→ **DESCRIPTION OF THE TASK**
An exact copy of the entries, with every picture omitted, is what is needed here.

→ **Dataset items**
________________________
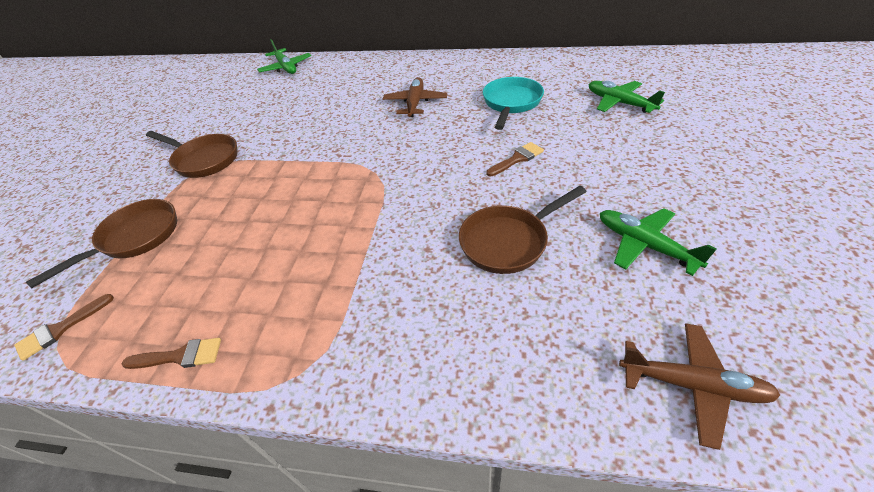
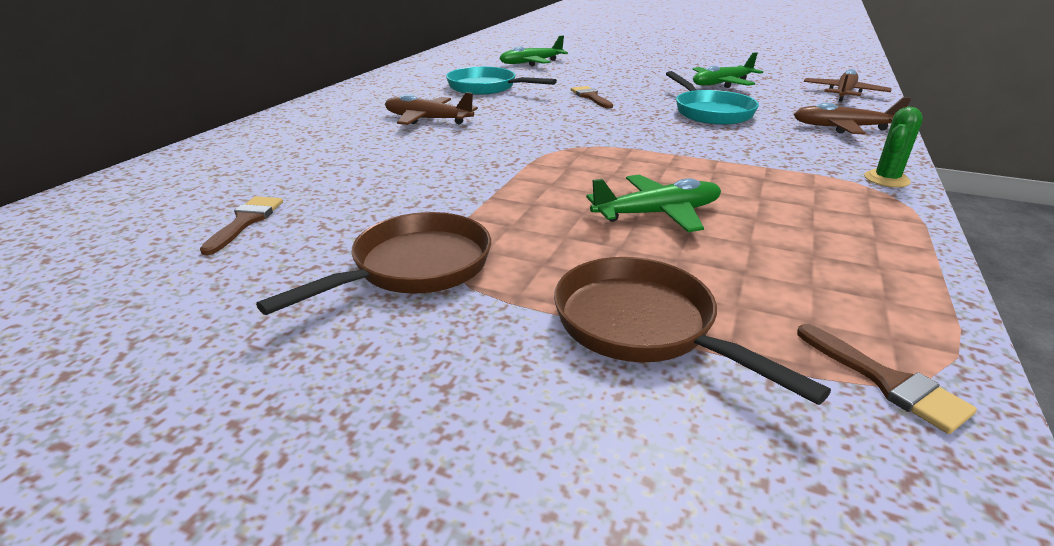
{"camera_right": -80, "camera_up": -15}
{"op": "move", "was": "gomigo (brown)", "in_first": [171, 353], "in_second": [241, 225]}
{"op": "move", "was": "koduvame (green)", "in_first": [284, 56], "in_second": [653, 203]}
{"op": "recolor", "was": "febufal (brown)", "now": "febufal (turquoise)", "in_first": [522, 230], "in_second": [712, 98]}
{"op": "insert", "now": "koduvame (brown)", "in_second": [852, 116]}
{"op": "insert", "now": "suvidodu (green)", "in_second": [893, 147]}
________________________
→ **SOLUTION TO THIS PROBLEM**
{"camera_right": -80, "camera_up": -15}
{"op": "move", "was": "gomigo (brown)", "in_first": [171, 353], "in_second": [241, 225]}
{"op": "move", "was": "koduvame (green)", "in_first": [284, 56], "in_second": [653, 203]}
{"op": "recolor", "was": "febufal (brown)", "now": "febufal (turquoise)", "in_first": [522, 230], "in_second": [712, 98]}
{"op": "insert", "now": "koduvame (brown)", "in_second": [852, 116]}
{"op": "insert", "now": "suvidodu (green)", "in_second": [893, 147]}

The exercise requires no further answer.